----- PROVIDED RECORDS

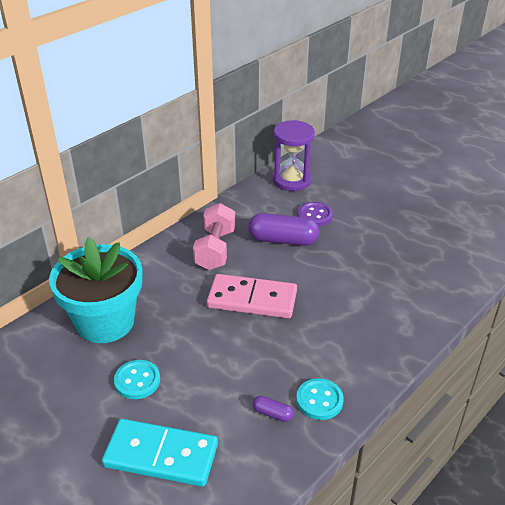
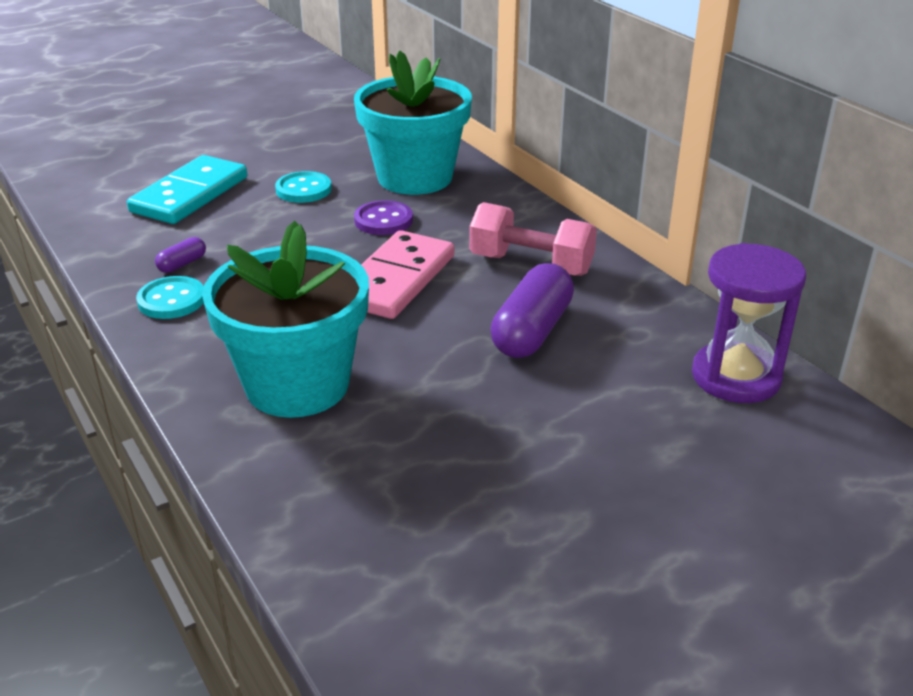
camera: 105 degrees right, 5 degrees down
(315, 215) = (598, 381): purple button -> purple button (383, 220)
(372, 312) = (297, 385): none -> turquoise flower pot

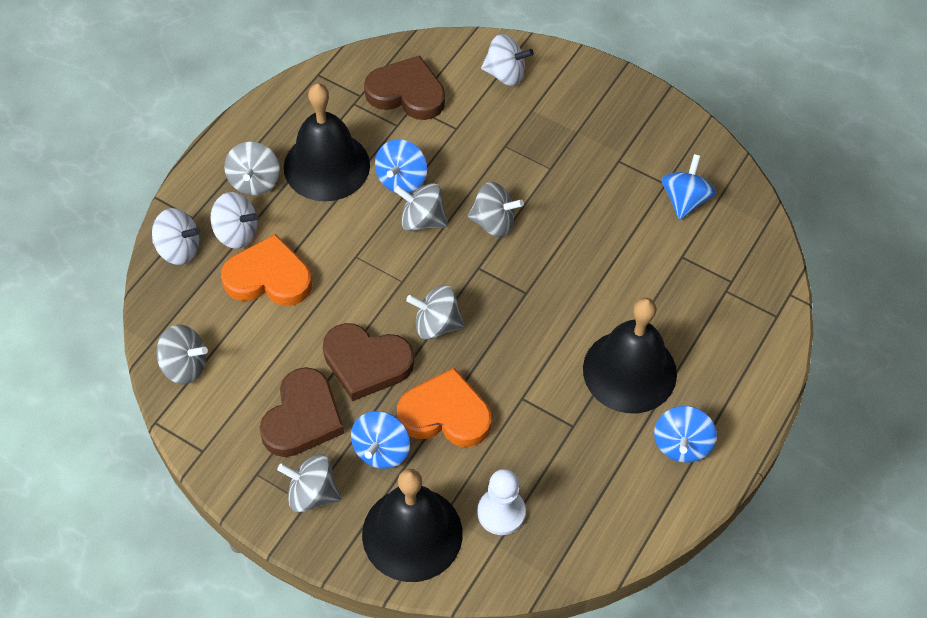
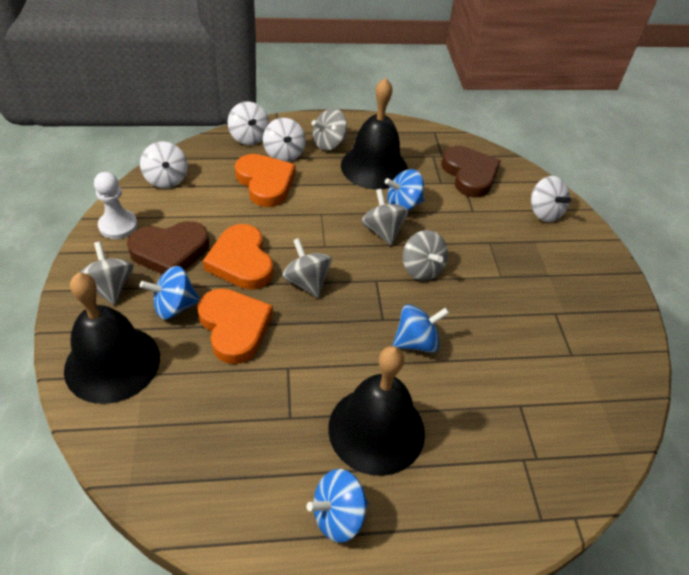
camera: 50 degrees right, 10 degrees down
(184, 366) = (166, 179): grey spinning top -> white spinning top
(366, 363) = (241, 261): brown heart -> orange heart
(501, 512) = (170, 411): white pawn -> white pawn (118, 226)
(685, 200) = (572, 376): blue spinning top -> blue spinning top (416, 342)

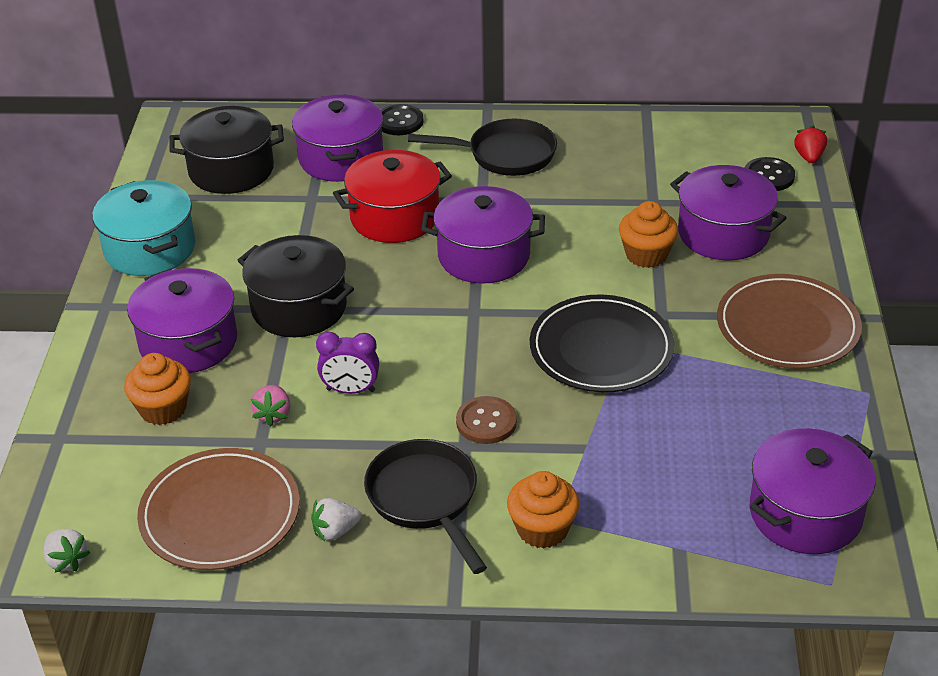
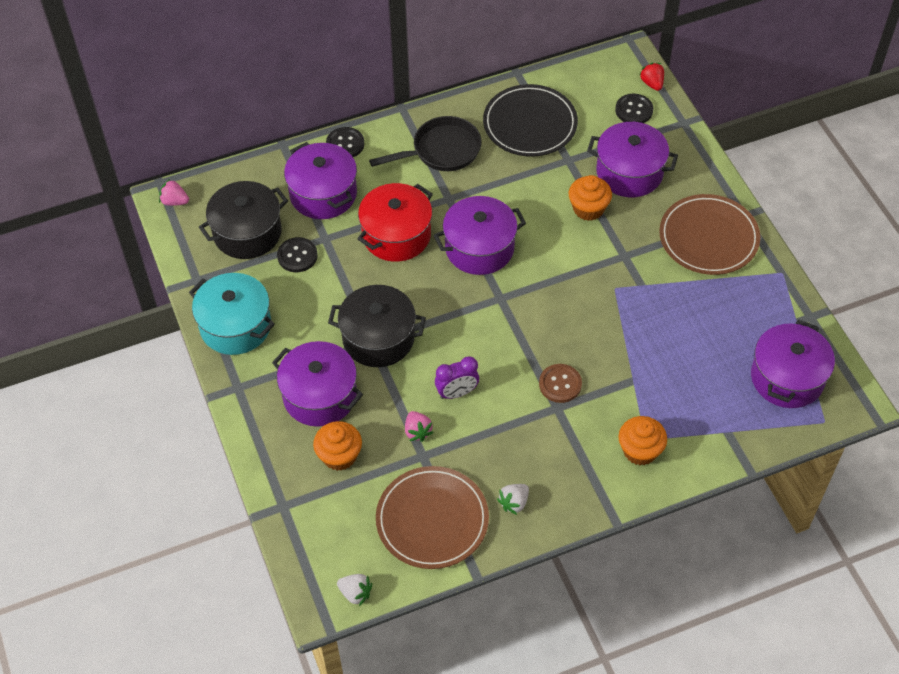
camera: 25 degrees left, 15 degrees up
(178, 123) = (174, 201): none -> pink strawberry
(268, 205) = (297, 256): none -> black button
(425, 499) = (555, 457): black pan -> none
(601, 349) = (601, 298): black plate -> black plate (530, 124)

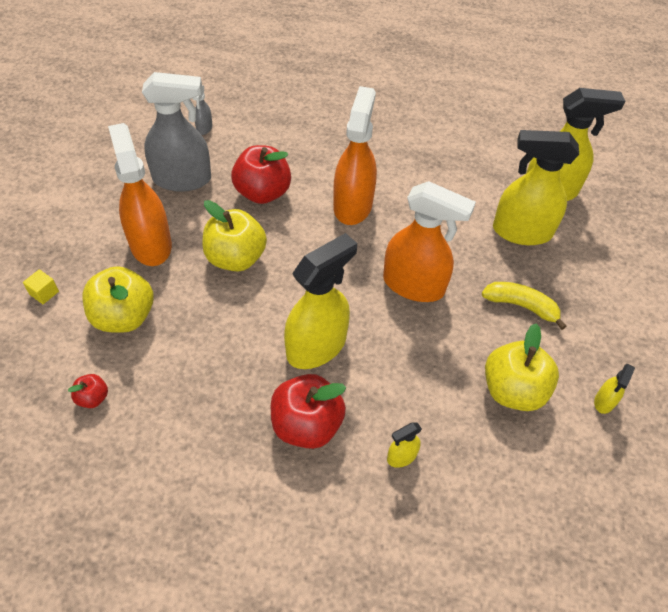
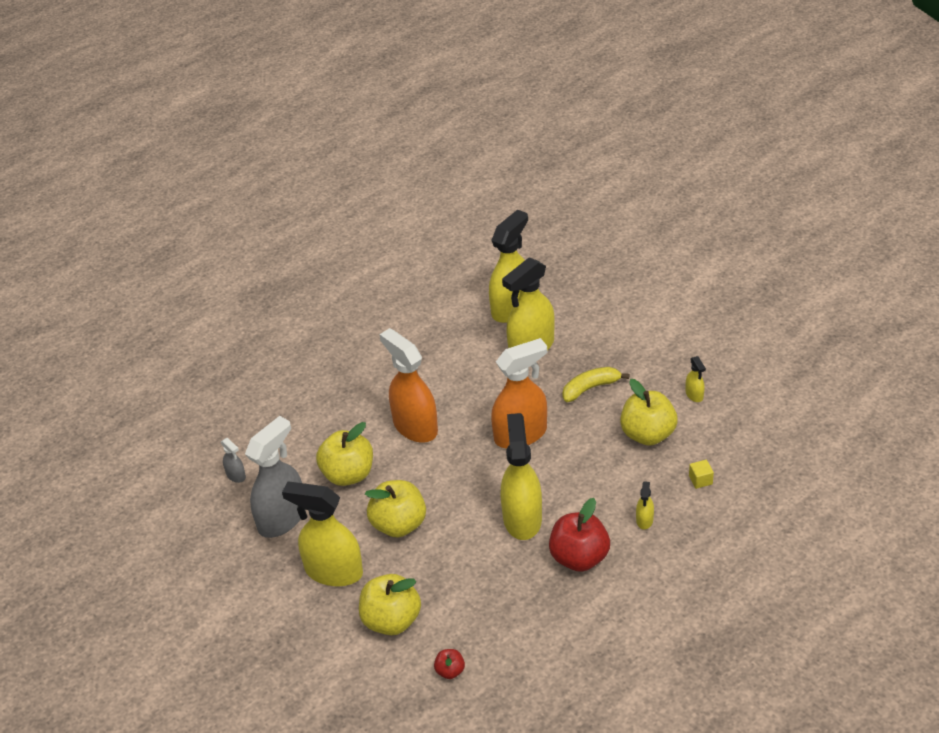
camera: 45 degrees left, 10 degrees down
(44, 293) = (319, 662): yellow cube -> yellow cube (700, 480)
(150, 244) = (333, 571): orange spray bottle -> yellow spray bottle
(262, 192) = (348, 474): red apple -> yellow apple

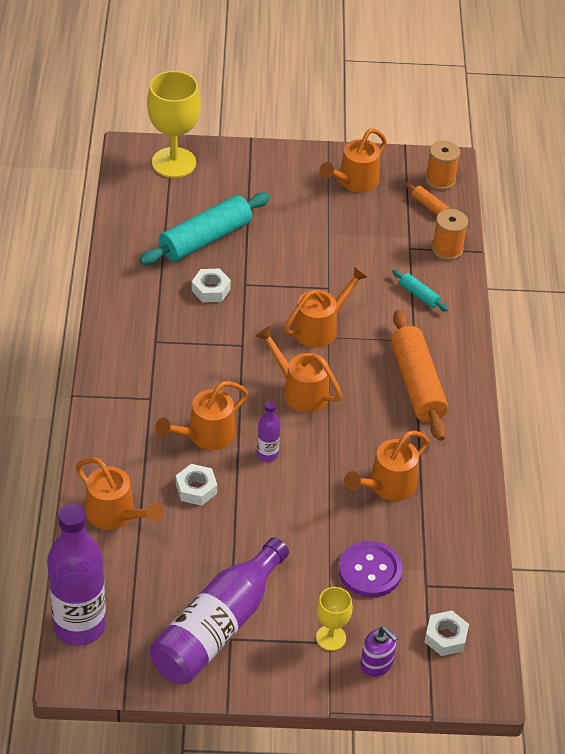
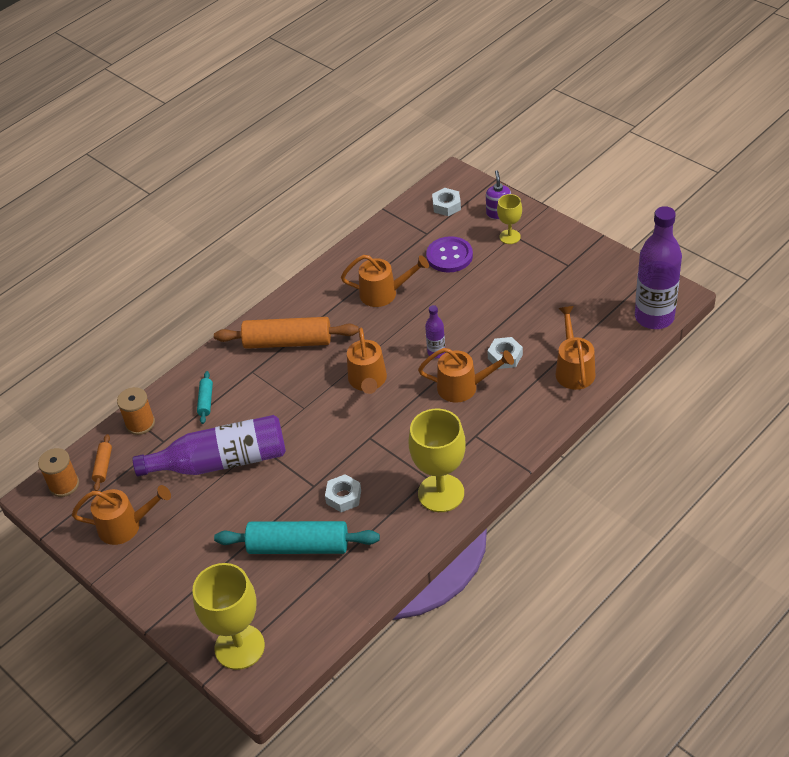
camera: 130 degrees left, 0 degrees up
(132, 336) = (441, 493): none -> yellow goblet
(218, 627) = (570, 274): purple bottle -> purple bottle (221, 461)
(320, 327) = (301, 418): orange watering can -> none
(417, 384) = (288, 342): orange rolling pin -> orange rolling pin turned 60 degrees clockwise

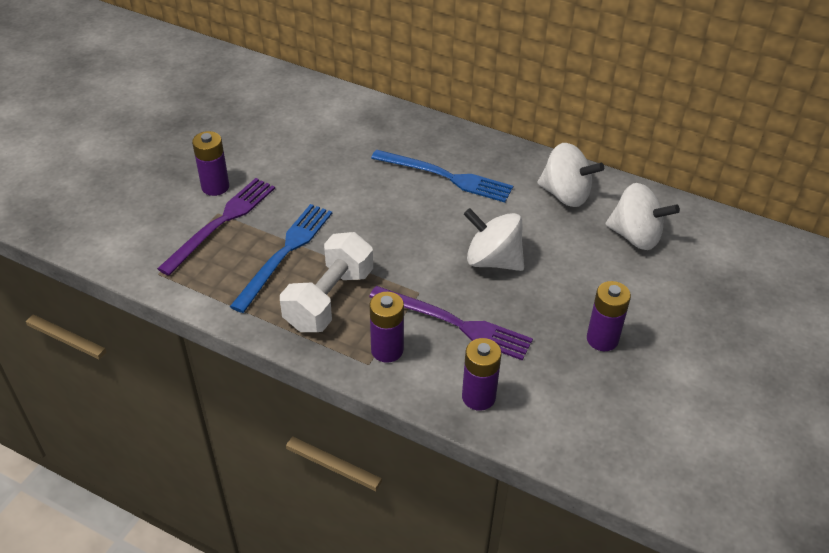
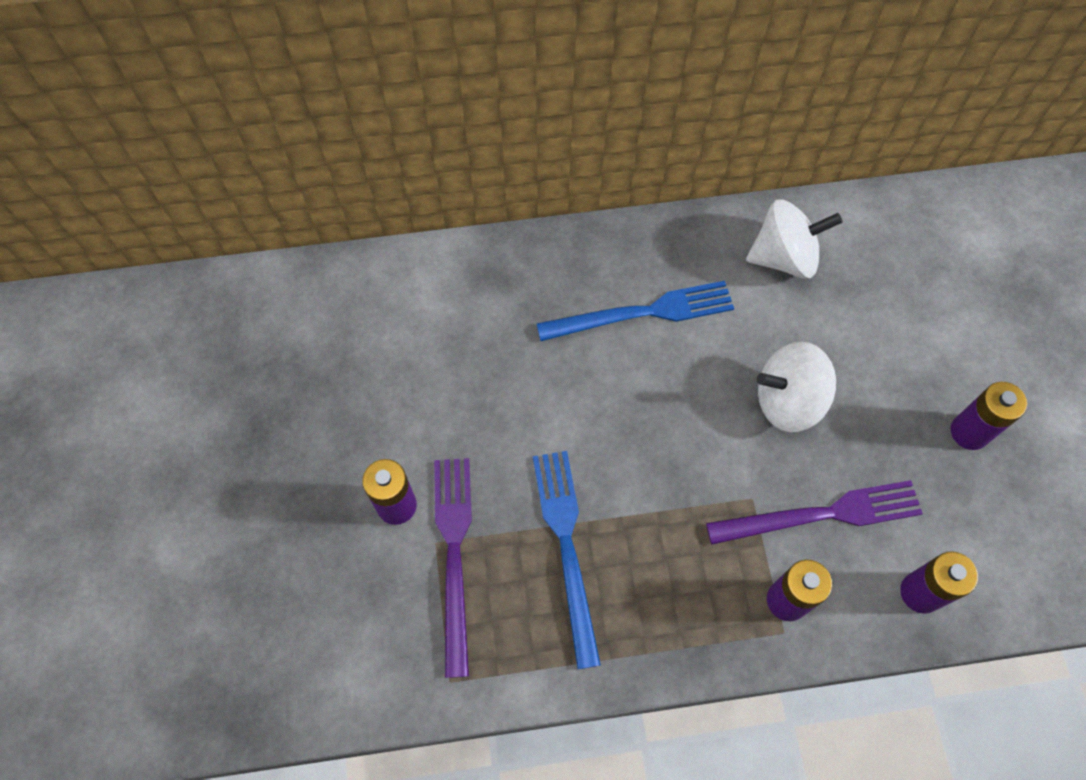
camera: 35 degrees left, 20 degrees up
(329, 299) = (671, 577): white dumbbell -> none
(635, 236) = (894, 271): white spinning top -> none

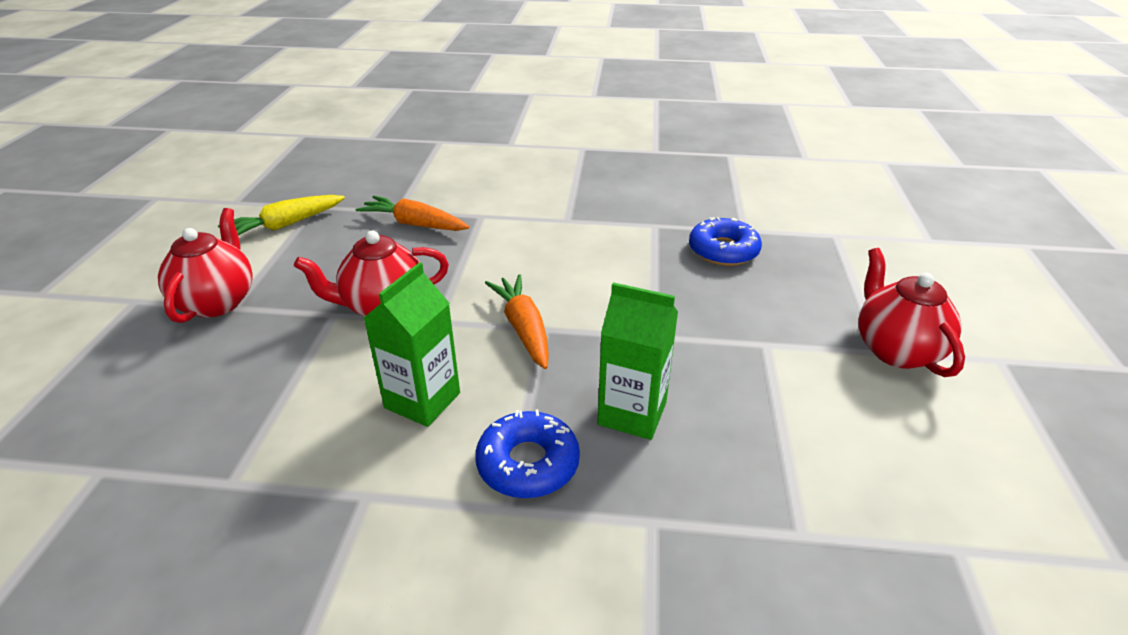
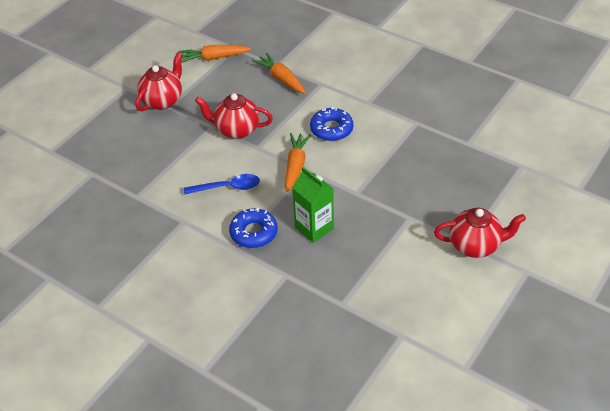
camera: 30 degrees right, 10 degrees up
(285, 225) = (213, 58): yellow carrot -> orange carrot
(422, 400) = (227, 187): green carton -> blue spoon
(723, 250) = (441, 154): blue donut -> blue donut (331, 129)
(895, 350) = (475, 245): red teapot -> red teapot turned 75 degrees clockwise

----------

Return only the lines running from the start of the entries above to the line that contains "(366, 363) = (241, 261): brown", inclusive, and omit every picture.

camera: 105 degrees right, 5 degrees down
(315, 215) = (598, 381): purple button -> purple button (383, 220)
(372, 312) = (297, 385): none -> turquoise flower pot

camera: 50 degrees right, 10 degrees down
(184, 366) = (166, 179): grey spinning top -> white spinning top
(366, 363) = (241, 261): brown heart -> orange heart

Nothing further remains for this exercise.